Lines below that include "switch" are the answer; copy each one.

□ □ □ □ □

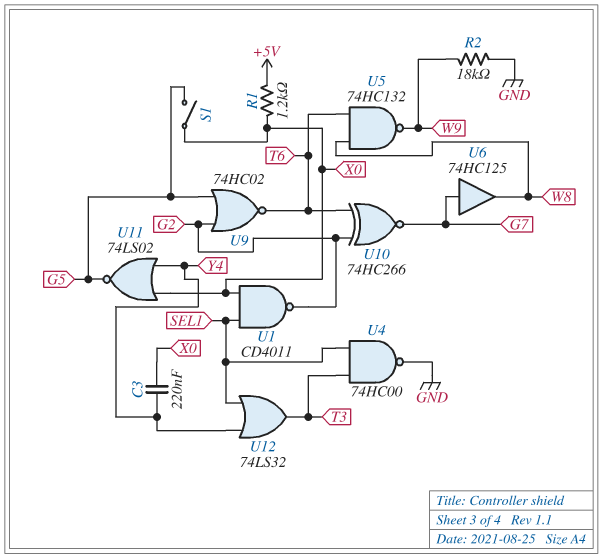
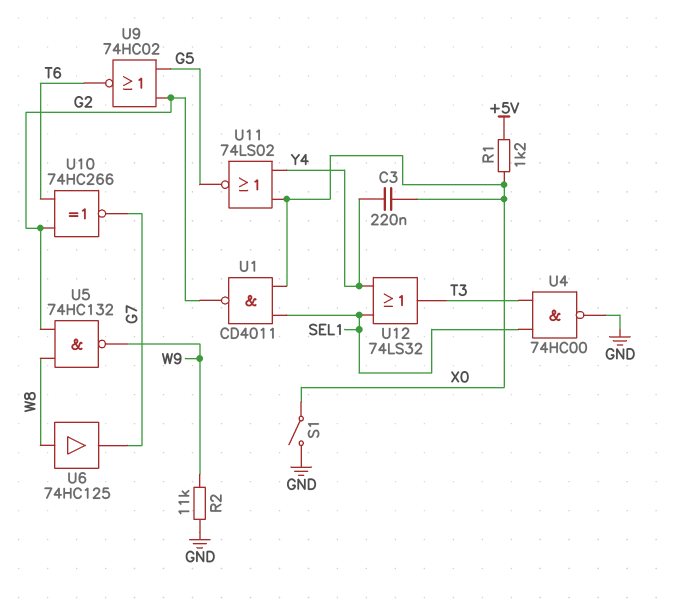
R2: 18k (GND, W9) -> 11k (GND, W9)
S1: switch (G5, X0) -> switch (GND, X0)
U5: NAND 74HC132 (in T6, in W8, out W9) -> NAND 74HC132 (in G2, in W8, out W9)
U6: buffer 74HC125 (in G7, out W8) -> buffer 74HC125 (in W8, out G7)

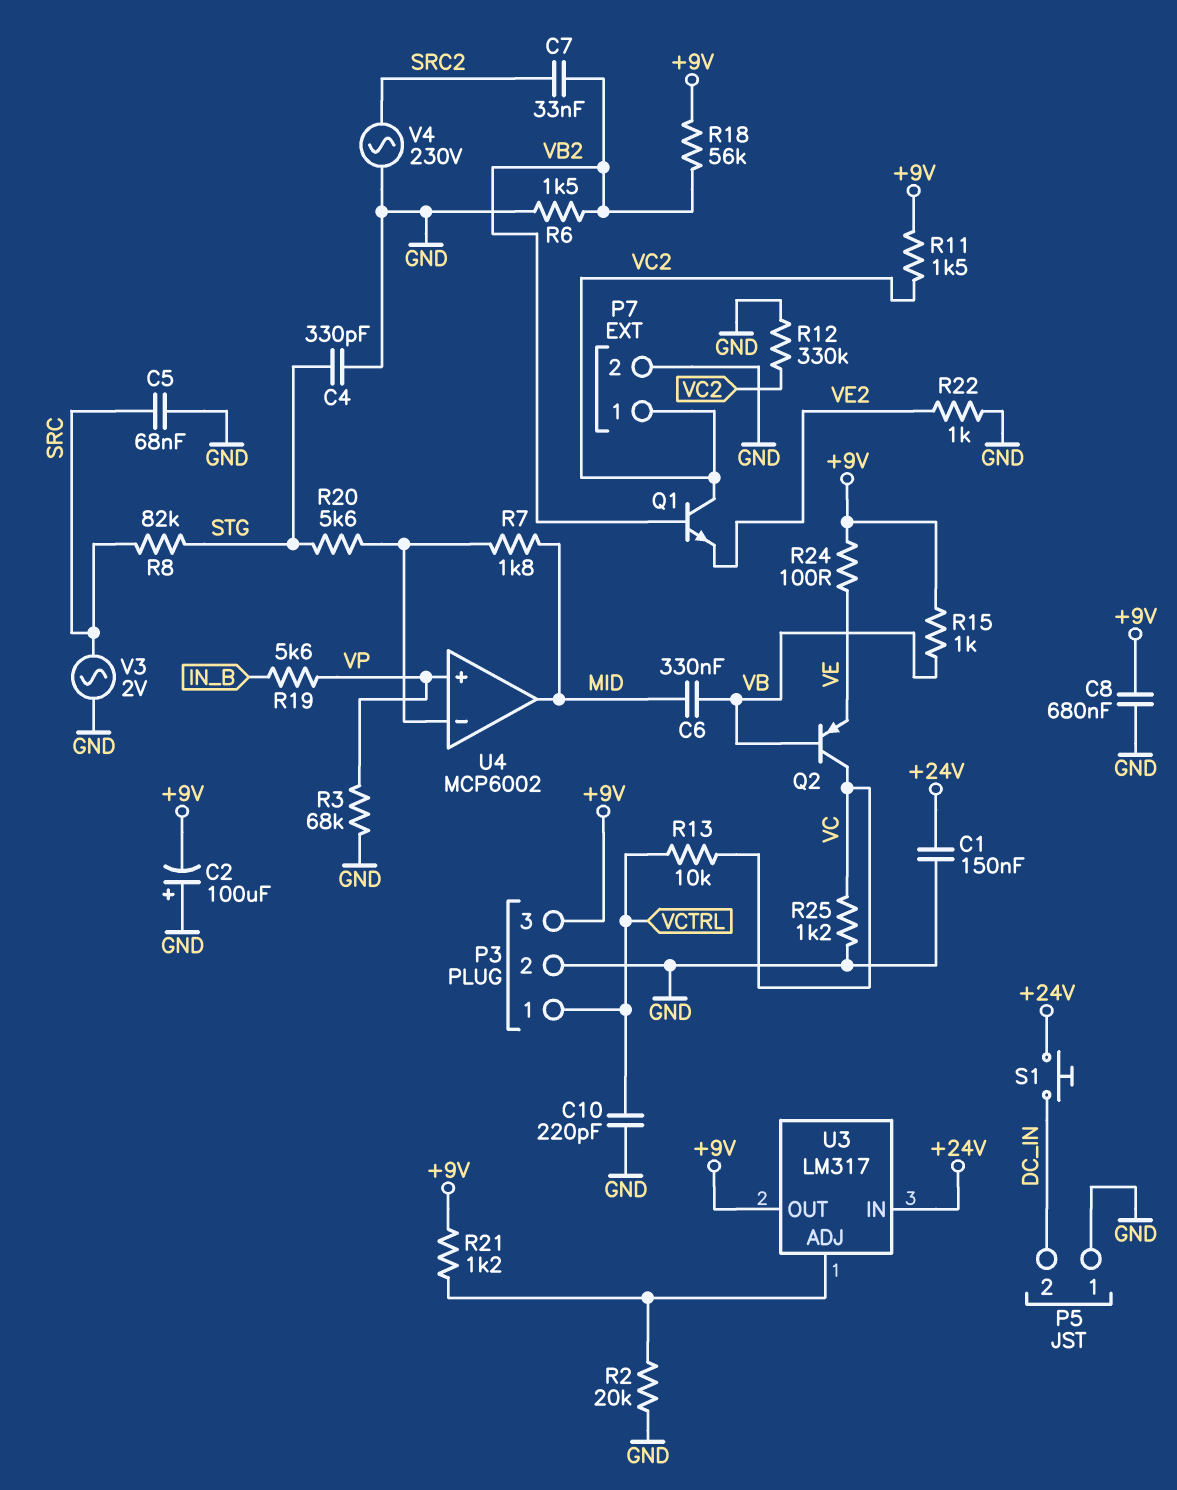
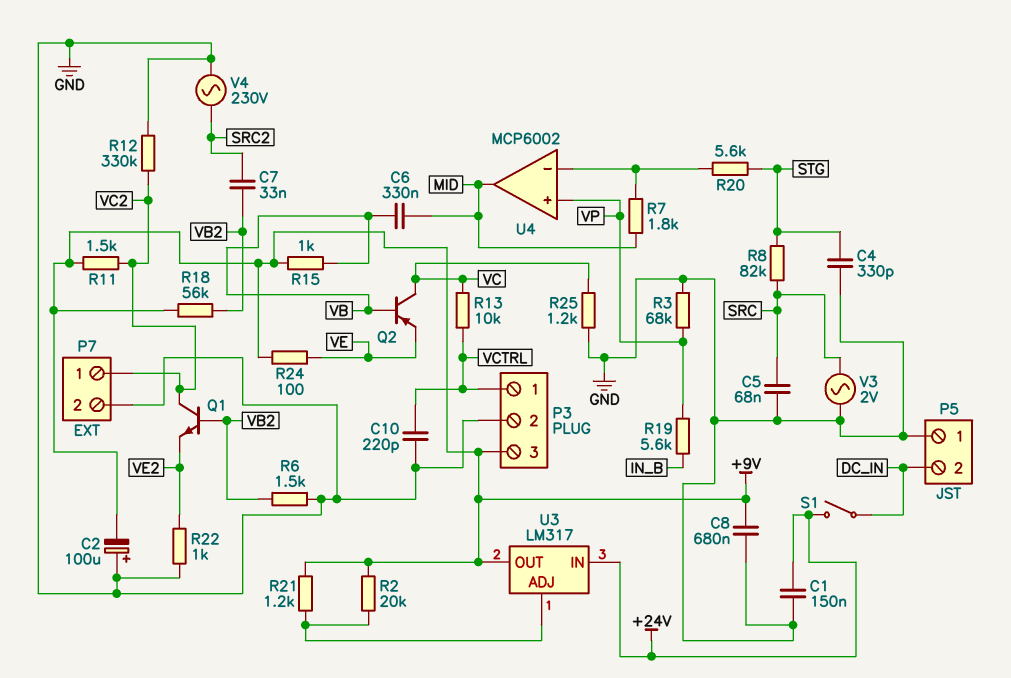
R2: 20k (GND, U3/ADJ) -> 20k (+9V, U3/ADJ)
S1: button (+24V, DC_IN) -> switch (+24V, DC_IN)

□ □ □ □ □

*Response to the exercise*.
S1: switch (G5, X0) -> switch (GND, X0)
S1: button (+24V, DC_IN) -> switch (+24V, DC_IN)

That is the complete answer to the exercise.